### Provided data:
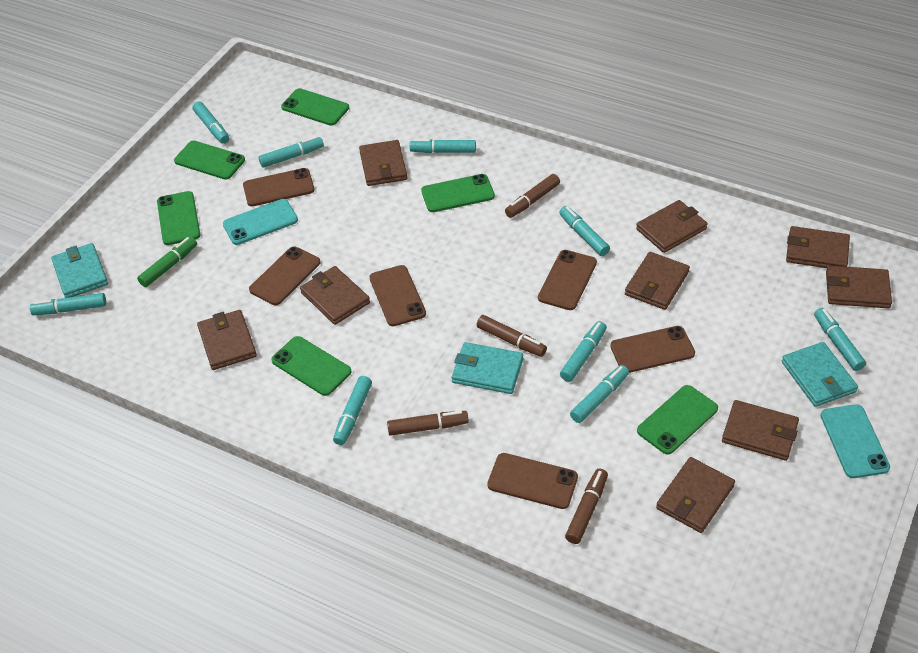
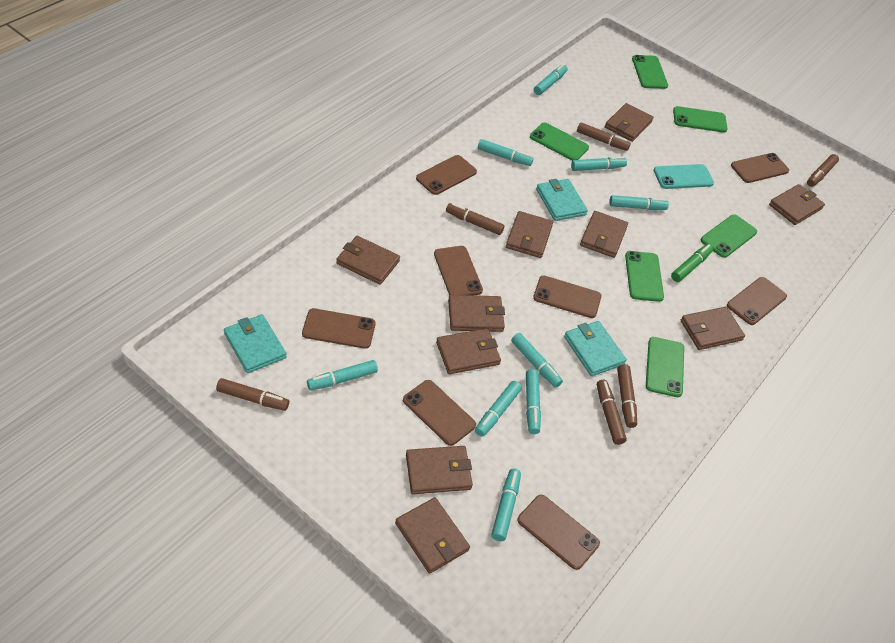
brown marker: 4 -> 6
brown phone: 6 -> 8
brown wallet: 9 -> 10
turquoise phone: 2 -> 1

### Prompt:
Each line of the listing is to be retyped exactly, and its pictures are to be dropped.

### Exercise output:
brown marker: 4 -> 6
brown phone: 6 -> 8
brown wallet: 9 -> 10
turquoise phone: 2 -> 1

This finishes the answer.